++++ INPUT RECORDS

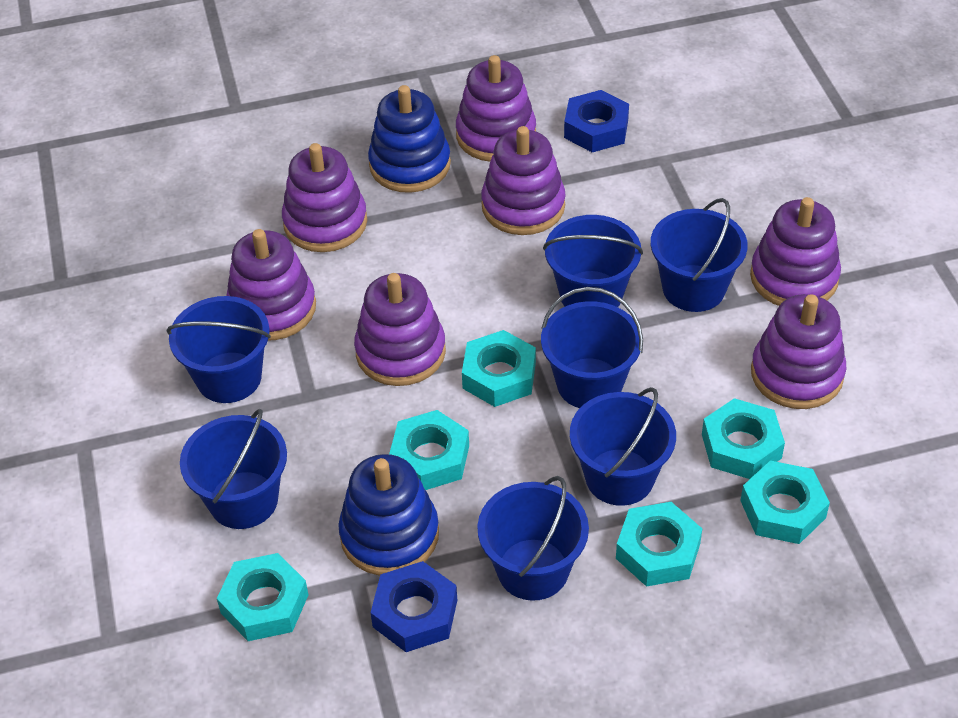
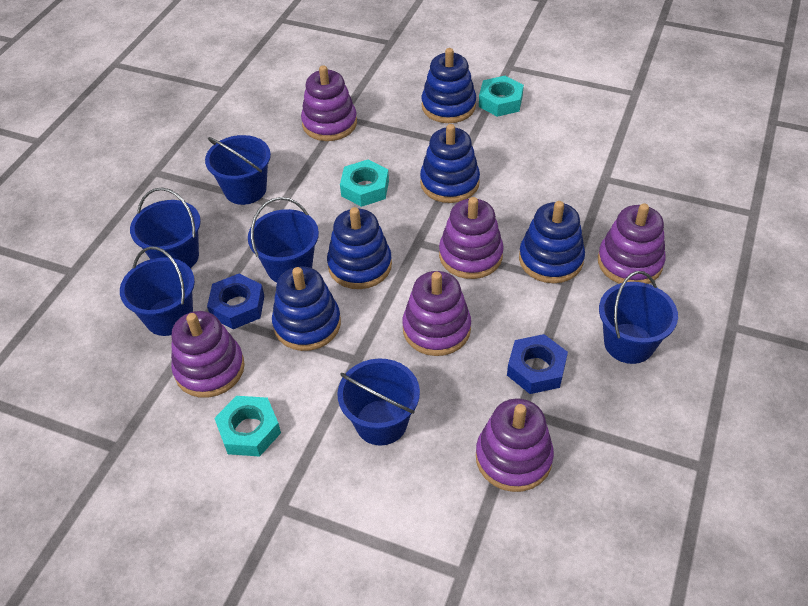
blue bucket: 7 -> 6
blue stacking toy: 2 -> 5
purple stacking toy: 7 -> 6
turquoise nut: 6 -> 3

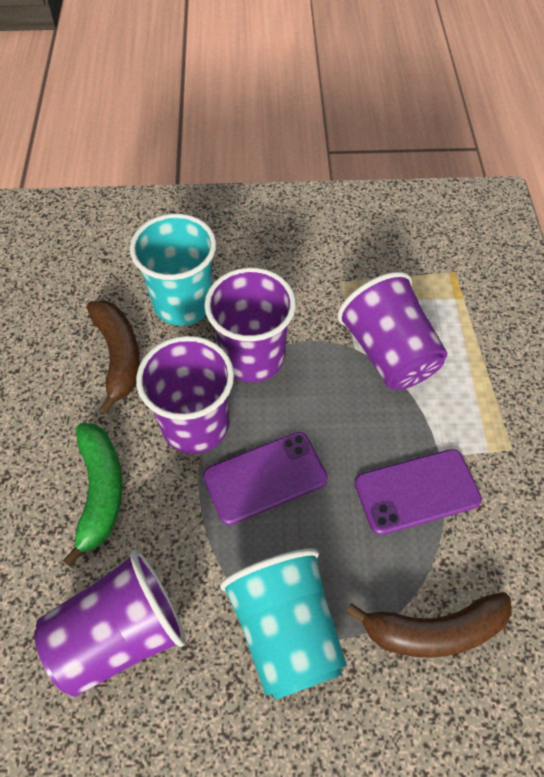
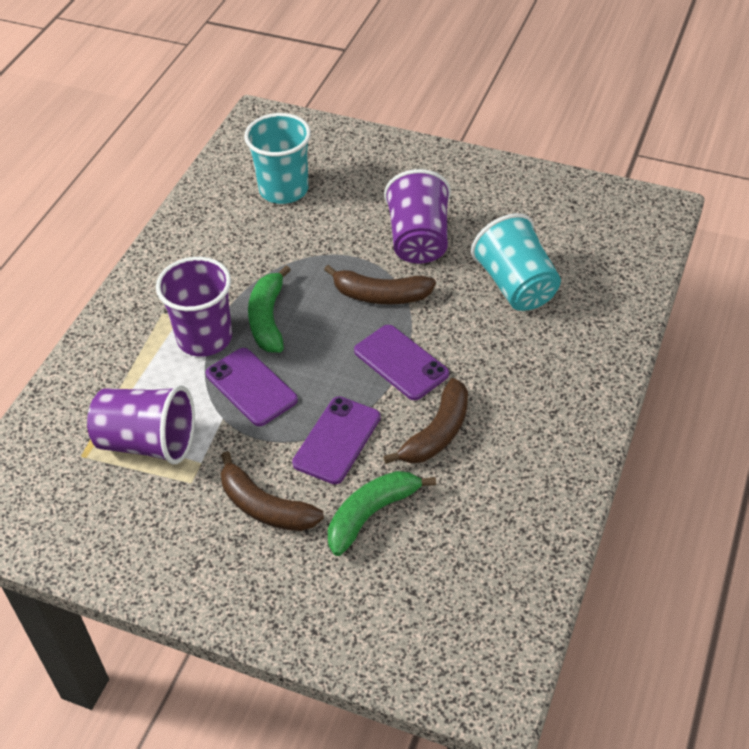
brown banana: 2 -> 3
green banana: 1 -> 2
purple cup: 4 -> 3
purple phone: 2 -> 3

++++++++

— WHAT THE EXERCISE ASKS —
Your copy of the entries must be exact and must not include any of their pictures.

— EXERCISE SOLUTION —
blue bucket: 7 -> 6
blue stacking toy: 2 -> 5
purple stacking toy: 7 -> 6
turquoise nut: 6 -> 3

brown banana: 2 -> 3
green banana: 1 -> 2
purple cup: 4 -> 3
purple phone: 2 -> 3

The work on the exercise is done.